__Problem statement__: This exercise calls for the data below to be retyped exactly, minus any images.

__Dataset content__:
######

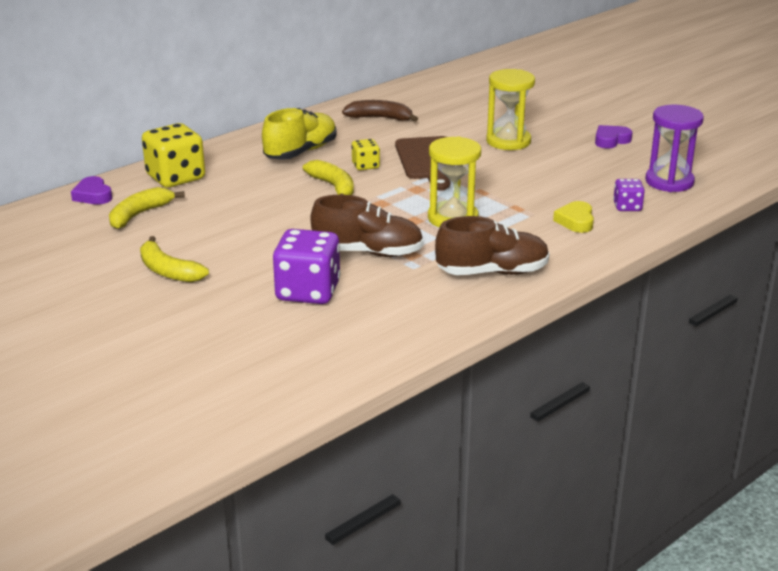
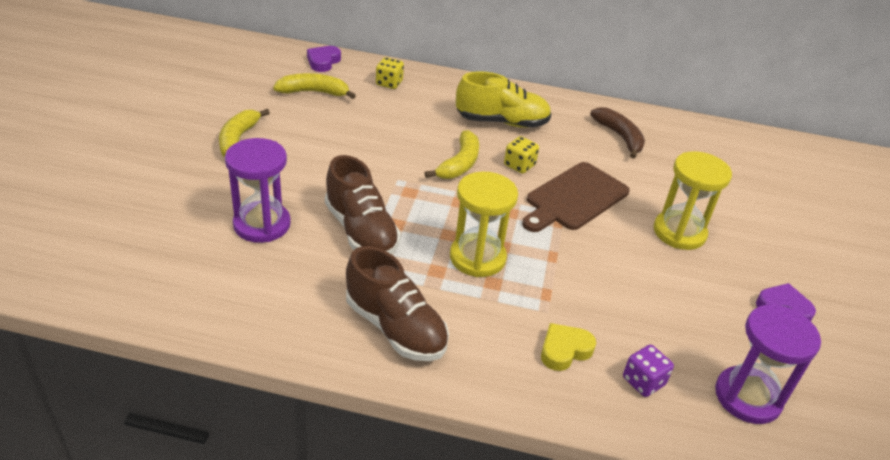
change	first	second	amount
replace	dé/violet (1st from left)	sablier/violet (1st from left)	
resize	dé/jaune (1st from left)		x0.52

######

__Result__:
change	first	second	amount
replace	dé/violet (1st from left)	sablier/violet (1st from left)	
resize	dé/jaune (1st from left)		x0.52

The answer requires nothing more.